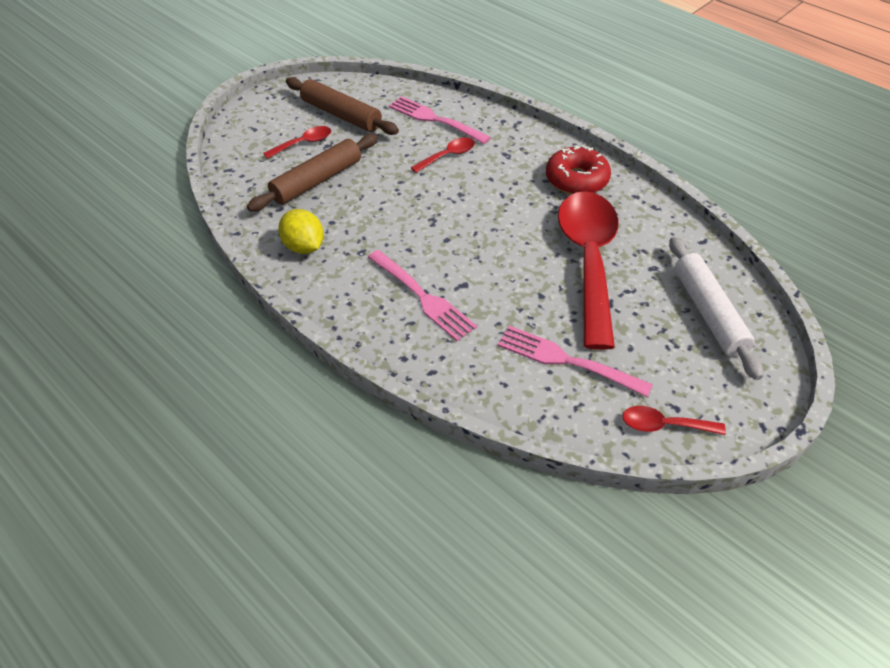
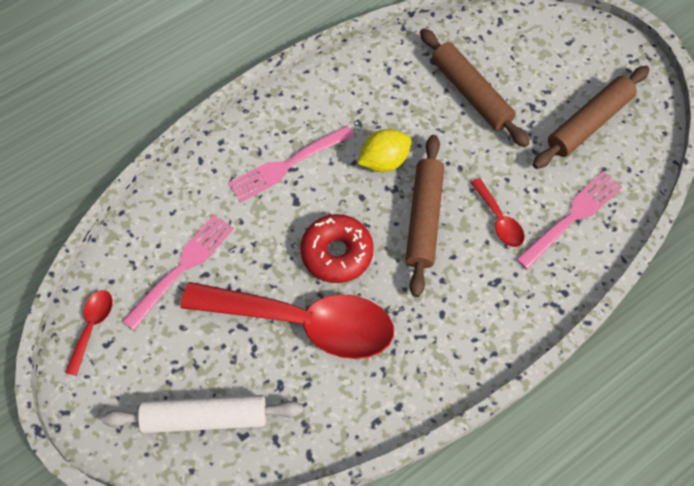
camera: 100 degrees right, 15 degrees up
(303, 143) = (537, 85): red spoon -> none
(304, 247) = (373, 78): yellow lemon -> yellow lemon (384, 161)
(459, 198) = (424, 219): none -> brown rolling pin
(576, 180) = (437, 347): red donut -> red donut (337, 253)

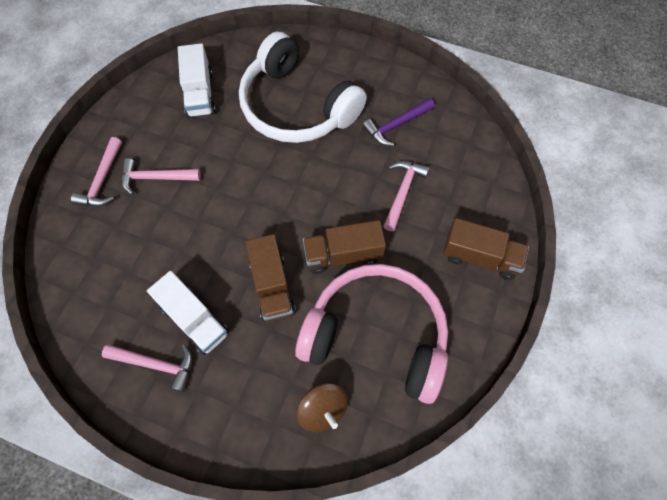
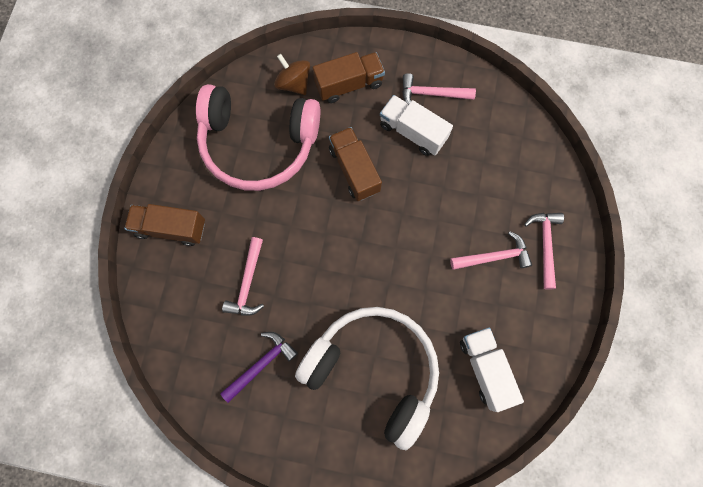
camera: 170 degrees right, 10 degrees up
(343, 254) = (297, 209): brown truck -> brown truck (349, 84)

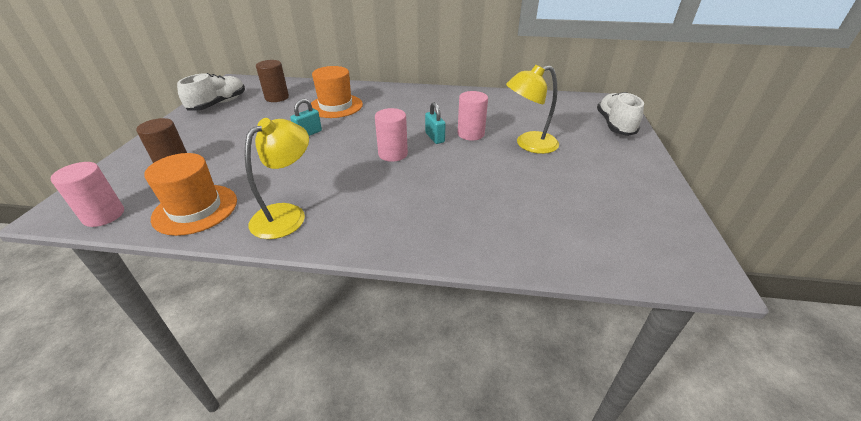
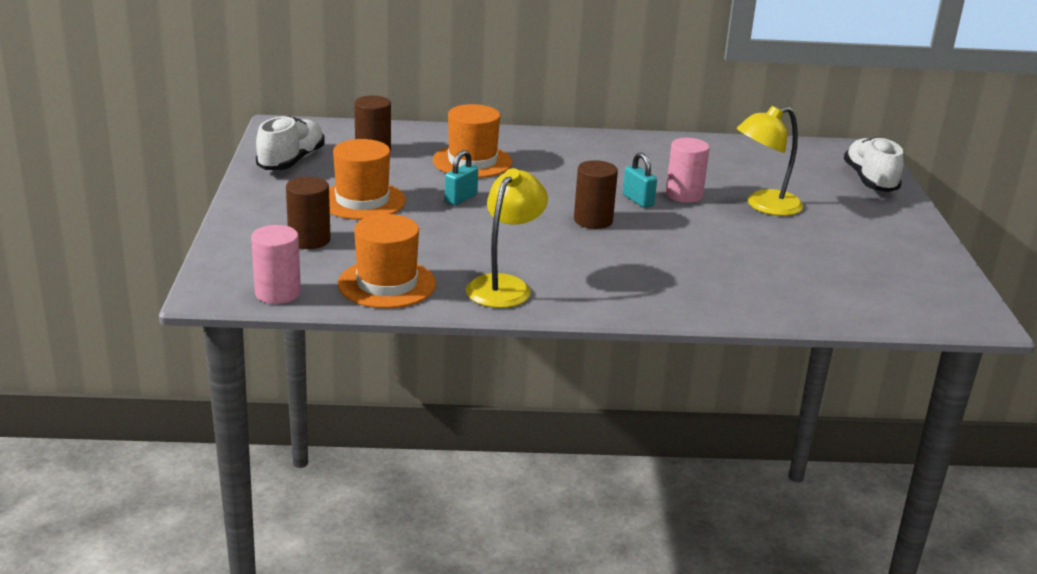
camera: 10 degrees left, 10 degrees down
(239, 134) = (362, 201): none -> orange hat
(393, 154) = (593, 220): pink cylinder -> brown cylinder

##########

Quote the entries above word for word. Leave the images out.

camera: 100 degrees right, 15 degrees up
(303, 143) = (537, 85): red spoon -> none
(304, 247) = (373, 78): yellow lemon -> yellow lemon (384, 161)
(459, 198) = (424, 219): none -> brown rolling pin
(576, 180) = (437, 347): red donut -> red donut (337, 253)

camera: 170 degrees right, 10 degrees up
(343, 254) = (297, 209): brown truck -> brown truck (349, 84)

camera: 10 degrees left, 10 degrees down
(239, 134) = (362, 201): none -> orange hat
(393, 154) = (593, 220): pink cylinder -> brown cylinder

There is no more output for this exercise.